- **Description of the task**: I'd like the entries that follow repeated exactly, with the pictures left out.

□ □ □ □ □

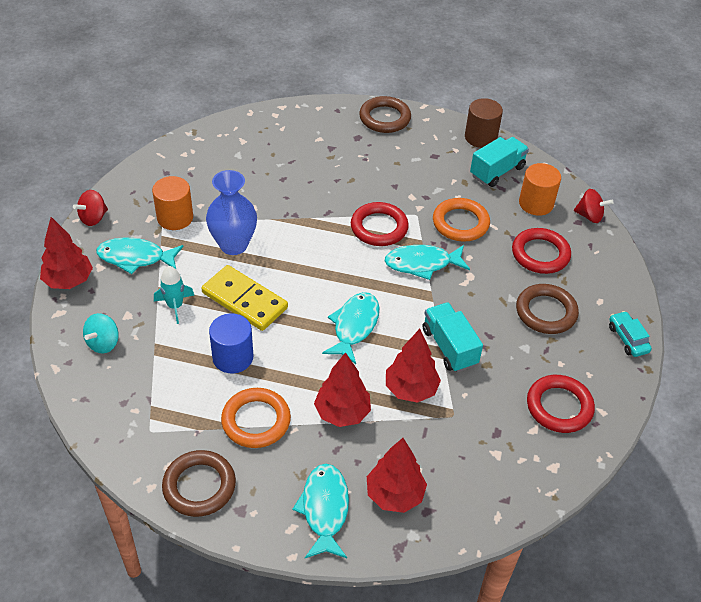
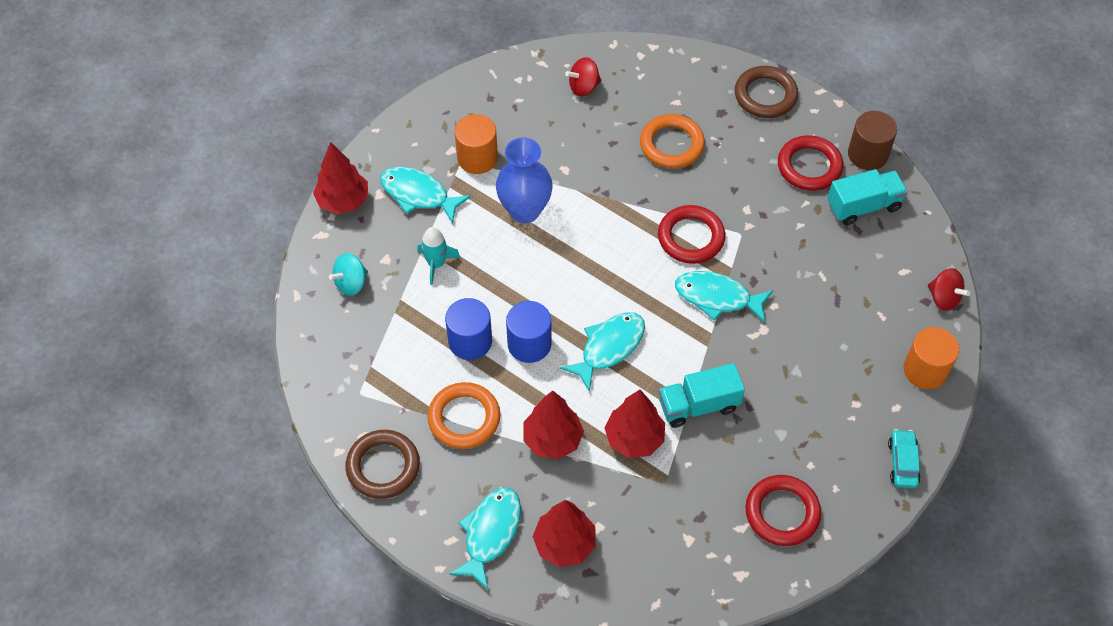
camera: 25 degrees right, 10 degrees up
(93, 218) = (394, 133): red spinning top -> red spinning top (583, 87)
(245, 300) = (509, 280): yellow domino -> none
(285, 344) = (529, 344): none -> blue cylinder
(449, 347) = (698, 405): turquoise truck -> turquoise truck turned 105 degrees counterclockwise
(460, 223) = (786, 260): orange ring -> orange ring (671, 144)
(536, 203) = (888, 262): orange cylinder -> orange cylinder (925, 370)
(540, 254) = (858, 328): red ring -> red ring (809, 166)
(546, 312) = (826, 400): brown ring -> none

□ □ □ □ □

- **Answer for the task**:
camera: 25 degrees right, 10 degrees up
(93, 218) = (394, 133): red spinning top -> red spinning top (583, 87)
(245, 300) = (509, 280): yellow domino -> none
(285, 344) = (529, 344): none -> blue cylinder
(449, 347) = (698, 405): turquoise truck -> turquoise truck turned 105 degrees counterclockwise
(460, 223) = (786, 260): orange ring -> orange ring (671, 144)
(536, 203) = (888, 262): orange cylinder -> orange cylinder (925, 370)
(540, 254) = (858, 328): red ring -> red ring (809, 166)
(546, 312) = (826, 400): brown ring -> none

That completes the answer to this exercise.